■ Recorded information ■

━━━━━━━━━━━━━━━━

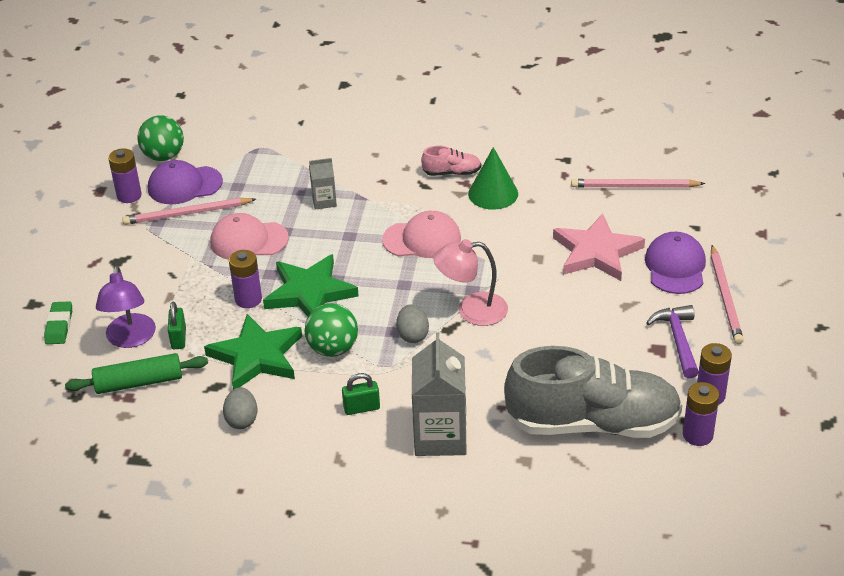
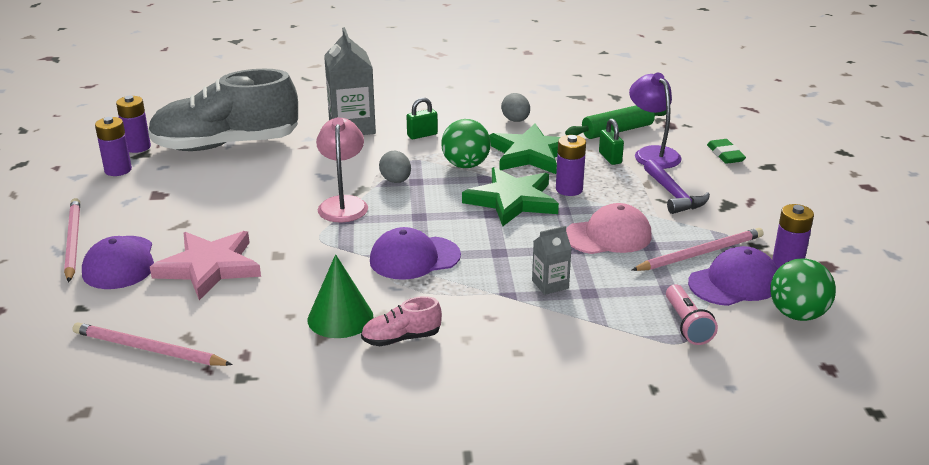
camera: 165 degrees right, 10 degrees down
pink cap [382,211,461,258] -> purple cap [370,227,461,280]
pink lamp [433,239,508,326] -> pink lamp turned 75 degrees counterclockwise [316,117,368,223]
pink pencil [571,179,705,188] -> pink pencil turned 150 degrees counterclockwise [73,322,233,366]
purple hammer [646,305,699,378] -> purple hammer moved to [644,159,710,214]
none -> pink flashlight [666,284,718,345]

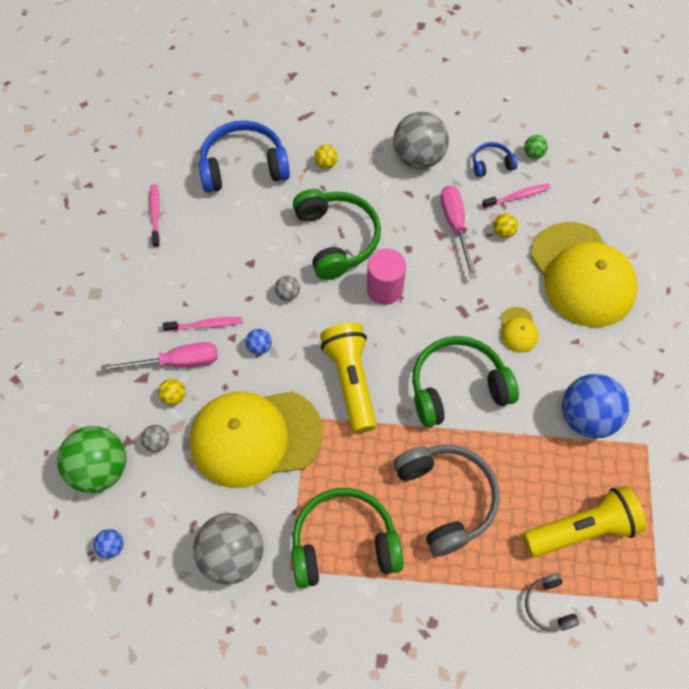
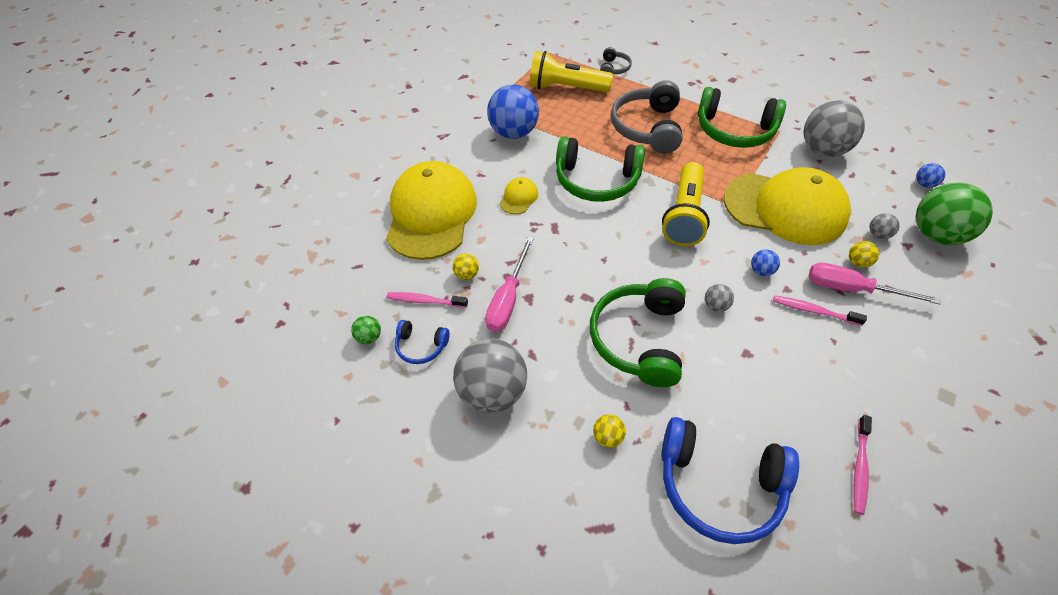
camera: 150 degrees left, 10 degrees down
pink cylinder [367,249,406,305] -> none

━━━━━━━━━━━━━━━━

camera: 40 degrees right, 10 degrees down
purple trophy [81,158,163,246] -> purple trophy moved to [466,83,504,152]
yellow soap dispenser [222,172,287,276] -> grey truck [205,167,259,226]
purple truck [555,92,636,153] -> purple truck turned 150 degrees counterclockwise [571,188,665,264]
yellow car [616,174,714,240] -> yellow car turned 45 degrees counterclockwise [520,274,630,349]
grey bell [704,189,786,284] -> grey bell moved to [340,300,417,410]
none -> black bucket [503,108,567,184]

━━━━━━━━━━━━━━━━

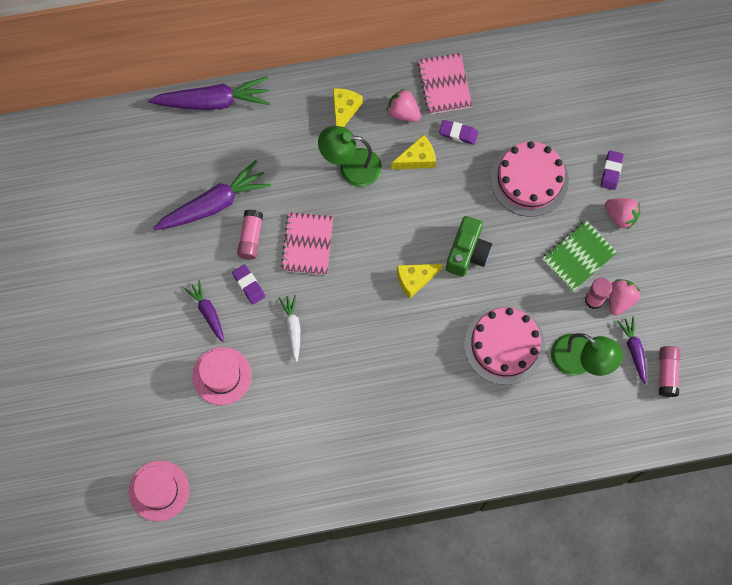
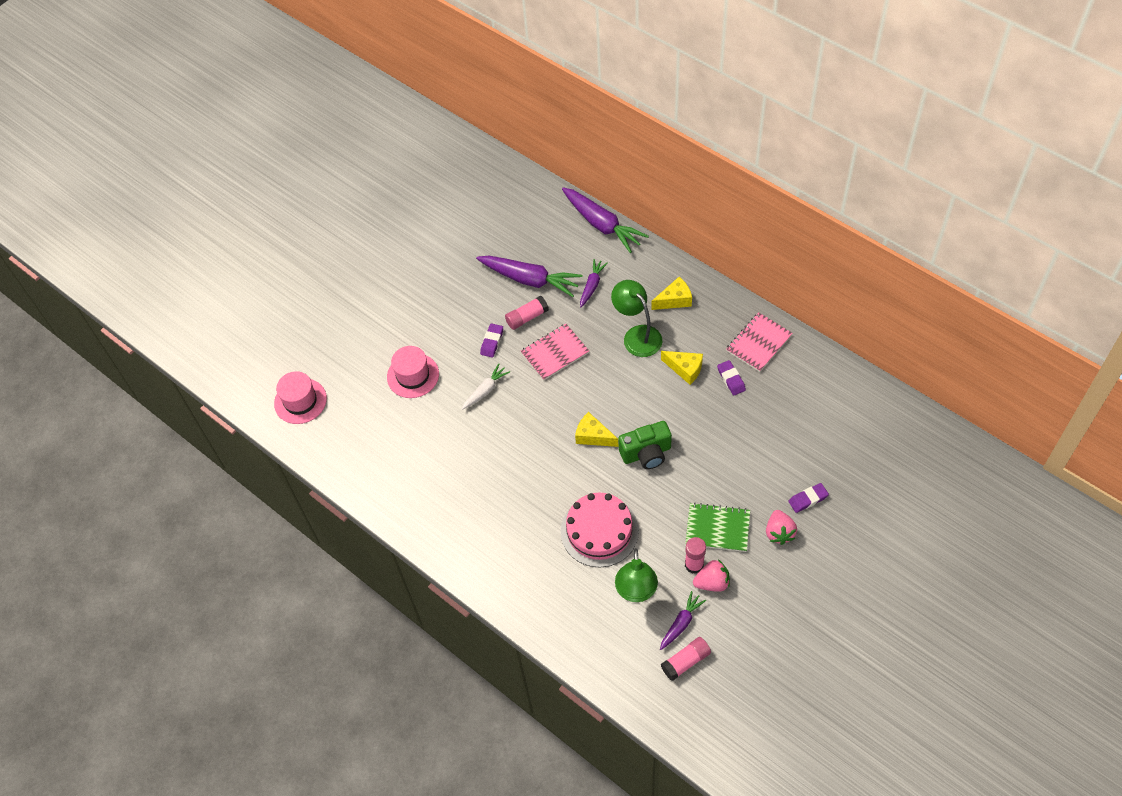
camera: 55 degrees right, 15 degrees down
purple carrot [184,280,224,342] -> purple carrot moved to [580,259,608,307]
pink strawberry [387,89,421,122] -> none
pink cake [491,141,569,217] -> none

━━━━━━━━━━━━━━━━

■ Try it ■
Repeat exactly the lines above, beginning at the one containing "none -> pink flashlight [666,284,718,345]" and ending at the one containing "pink cylinder [367,249,406,305] -> none". Do not carry over any pictures.

■ Output for this task ■
none -> pink flashlight [666,284,718,345]

camera: 150 degrees left, 10 degrees down
pink cylinder [367,249,406,305] -> none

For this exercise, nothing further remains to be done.